→ **What you are asked to do**
Repeat exactly the opening lines of the records, ending with the line that contains "nothing => purple mushroom (2nd from left)".

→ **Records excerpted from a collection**
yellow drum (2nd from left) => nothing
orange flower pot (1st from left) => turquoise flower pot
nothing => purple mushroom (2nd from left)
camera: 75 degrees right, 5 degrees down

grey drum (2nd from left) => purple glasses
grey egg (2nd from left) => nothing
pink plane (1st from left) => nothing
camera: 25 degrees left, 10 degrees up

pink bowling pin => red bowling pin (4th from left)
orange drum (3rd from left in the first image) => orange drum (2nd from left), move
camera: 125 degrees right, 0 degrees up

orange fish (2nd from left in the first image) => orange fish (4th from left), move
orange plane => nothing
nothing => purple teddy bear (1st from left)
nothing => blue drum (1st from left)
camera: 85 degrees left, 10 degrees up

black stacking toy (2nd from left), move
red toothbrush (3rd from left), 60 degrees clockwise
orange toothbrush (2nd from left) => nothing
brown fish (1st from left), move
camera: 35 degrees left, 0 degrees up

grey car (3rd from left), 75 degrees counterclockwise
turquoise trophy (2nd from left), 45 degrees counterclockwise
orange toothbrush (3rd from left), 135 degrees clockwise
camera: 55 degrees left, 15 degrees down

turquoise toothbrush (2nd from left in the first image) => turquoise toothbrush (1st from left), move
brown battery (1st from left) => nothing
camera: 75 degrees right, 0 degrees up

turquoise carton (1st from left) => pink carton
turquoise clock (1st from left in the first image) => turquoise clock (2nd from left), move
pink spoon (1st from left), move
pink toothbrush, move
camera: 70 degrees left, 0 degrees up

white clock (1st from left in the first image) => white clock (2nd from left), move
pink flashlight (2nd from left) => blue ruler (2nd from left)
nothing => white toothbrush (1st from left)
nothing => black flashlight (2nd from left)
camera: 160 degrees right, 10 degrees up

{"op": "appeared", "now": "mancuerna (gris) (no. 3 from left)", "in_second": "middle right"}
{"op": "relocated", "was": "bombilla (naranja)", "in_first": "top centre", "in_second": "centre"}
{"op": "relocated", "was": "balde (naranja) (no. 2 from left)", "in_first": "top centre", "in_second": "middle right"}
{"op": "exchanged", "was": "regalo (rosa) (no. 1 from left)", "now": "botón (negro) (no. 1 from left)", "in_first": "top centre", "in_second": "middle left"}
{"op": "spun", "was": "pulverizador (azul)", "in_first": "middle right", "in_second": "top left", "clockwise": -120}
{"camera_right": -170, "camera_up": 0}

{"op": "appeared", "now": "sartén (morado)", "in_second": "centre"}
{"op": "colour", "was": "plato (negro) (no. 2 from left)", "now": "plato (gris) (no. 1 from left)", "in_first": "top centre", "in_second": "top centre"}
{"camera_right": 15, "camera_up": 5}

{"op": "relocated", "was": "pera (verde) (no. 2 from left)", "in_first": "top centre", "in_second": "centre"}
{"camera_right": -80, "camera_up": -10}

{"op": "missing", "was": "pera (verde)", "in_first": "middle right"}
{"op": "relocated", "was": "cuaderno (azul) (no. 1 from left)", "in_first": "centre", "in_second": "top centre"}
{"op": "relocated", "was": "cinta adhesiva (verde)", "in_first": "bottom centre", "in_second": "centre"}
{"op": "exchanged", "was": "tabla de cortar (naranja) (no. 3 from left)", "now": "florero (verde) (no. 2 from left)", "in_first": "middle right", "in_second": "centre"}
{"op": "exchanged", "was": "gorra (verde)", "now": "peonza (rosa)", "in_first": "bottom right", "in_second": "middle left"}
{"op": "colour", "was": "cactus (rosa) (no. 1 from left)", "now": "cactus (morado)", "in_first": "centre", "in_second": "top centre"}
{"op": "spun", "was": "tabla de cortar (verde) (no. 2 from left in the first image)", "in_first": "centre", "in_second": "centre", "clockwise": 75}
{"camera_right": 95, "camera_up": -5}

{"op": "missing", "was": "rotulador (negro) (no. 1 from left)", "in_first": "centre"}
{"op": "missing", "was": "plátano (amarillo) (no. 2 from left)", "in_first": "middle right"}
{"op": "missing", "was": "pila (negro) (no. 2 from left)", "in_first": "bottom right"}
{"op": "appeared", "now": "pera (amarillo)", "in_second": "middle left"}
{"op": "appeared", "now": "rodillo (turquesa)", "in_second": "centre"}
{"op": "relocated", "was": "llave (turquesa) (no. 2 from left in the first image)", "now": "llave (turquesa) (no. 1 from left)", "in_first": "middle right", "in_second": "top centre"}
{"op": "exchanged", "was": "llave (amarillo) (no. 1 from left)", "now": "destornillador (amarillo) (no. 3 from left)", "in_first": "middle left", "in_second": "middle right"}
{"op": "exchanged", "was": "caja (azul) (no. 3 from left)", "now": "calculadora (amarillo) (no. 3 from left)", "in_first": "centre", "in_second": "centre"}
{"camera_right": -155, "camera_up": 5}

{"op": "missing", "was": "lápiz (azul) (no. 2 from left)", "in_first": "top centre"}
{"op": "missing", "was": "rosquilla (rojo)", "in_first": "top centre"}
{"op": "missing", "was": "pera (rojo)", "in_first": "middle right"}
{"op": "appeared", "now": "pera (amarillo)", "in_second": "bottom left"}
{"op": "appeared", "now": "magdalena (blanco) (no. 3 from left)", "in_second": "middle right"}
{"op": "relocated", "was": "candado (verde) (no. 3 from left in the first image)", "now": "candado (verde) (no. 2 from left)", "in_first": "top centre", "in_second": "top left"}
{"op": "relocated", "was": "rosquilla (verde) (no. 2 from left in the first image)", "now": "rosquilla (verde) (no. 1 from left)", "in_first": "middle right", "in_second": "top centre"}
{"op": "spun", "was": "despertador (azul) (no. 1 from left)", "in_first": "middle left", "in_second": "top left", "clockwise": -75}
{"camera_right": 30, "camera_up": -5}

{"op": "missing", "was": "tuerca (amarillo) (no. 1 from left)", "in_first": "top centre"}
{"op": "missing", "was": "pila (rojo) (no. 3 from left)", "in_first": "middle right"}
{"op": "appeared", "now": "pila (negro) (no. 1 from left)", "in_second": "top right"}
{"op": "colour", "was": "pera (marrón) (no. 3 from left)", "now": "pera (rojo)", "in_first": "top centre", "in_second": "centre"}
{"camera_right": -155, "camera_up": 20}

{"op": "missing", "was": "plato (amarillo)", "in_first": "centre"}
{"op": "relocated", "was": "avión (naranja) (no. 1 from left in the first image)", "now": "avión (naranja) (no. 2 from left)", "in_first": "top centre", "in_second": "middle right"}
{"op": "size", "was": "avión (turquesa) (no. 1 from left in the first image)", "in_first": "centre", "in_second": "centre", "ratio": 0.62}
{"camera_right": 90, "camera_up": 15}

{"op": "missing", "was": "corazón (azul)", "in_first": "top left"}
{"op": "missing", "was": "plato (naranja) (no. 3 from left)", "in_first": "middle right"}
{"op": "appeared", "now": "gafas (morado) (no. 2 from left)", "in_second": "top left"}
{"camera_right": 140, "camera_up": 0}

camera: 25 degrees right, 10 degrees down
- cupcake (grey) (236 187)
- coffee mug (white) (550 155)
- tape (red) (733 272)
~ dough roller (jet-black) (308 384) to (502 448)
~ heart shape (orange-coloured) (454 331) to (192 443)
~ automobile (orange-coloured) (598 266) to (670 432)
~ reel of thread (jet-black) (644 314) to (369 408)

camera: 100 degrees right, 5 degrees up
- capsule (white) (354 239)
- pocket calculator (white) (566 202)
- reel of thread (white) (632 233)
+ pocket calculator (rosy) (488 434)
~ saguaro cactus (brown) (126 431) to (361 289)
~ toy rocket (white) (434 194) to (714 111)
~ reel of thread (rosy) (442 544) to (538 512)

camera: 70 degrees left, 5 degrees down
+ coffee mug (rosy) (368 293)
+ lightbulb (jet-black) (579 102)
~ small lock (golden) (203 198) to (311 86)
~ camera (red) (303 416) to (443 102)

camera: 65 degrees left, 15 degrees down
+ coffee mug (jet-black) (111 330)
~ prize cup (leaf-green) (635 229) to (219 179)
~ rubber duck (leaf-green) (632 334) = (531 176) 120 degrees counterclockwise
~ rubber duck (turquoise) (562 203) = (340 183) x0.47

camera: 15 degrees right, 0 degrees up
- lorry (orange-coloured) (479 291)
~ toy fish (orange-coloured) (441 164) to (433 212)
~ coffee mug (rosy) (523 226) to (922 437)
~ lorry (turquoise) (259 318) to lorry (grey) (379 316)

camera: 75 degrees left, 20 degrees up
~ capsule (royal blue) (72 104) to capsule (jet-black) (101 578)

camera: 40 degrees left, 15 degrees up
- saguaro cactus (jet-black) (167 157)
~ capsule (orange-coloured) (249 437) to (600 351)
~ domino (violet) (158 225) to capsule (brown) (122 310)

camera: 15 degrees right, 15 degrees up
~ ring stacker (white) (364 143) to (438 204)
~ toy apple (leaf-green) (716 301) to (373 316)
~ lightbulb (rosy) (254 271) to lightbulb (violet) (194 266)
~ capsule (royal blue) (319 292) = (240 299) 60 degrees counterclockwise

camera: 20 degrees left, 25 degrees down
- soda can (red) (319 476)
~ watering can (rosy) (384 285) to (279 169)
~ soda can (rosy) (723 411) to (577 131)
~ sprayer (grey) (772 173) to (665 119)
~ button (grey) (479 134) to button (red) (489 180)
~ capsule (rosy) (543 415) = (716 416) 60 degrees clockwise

→ **Written response**
yellow drum (2nd from left) => nothing
orange flower pot (1st from left) => turquoise flower pot
nothing => purple mushroom (2nd from left)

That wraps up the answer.